> _Data block_
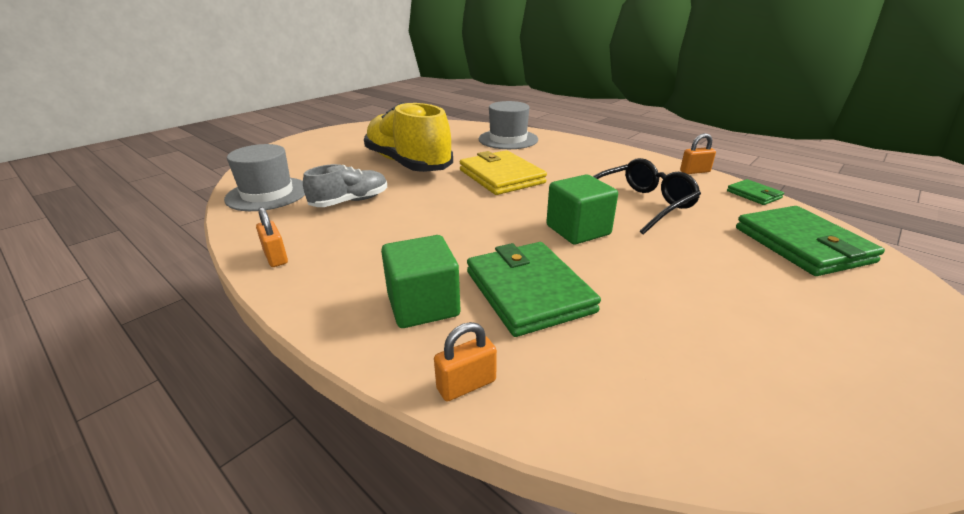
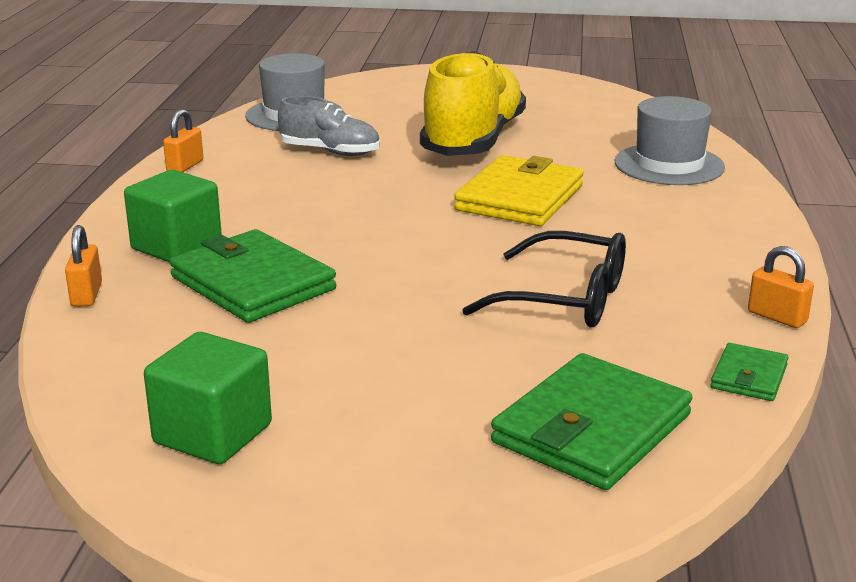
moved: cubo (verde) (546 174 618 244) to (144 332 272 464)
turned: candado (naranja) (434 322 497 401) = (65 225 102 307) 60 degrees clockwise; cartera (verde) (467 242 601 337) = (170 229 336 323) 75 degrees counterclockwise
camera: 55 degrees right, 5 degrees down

> _Assigned task_
The whole listing is to be written out exactly; the pictures stay out of the copy.

> _Answer section_
moved: cubo (verde) (546 174 618 244) to (144 332 272 464)
turned: candado (naranja) (434 322 497 401) = (65 225 102 307) 60 degrees clockwise; cartera (verde) (467 242 601 337) = (170 229 336 323) 75 degrees counterclockwise
camera: 55 degrees right, 5 degrees down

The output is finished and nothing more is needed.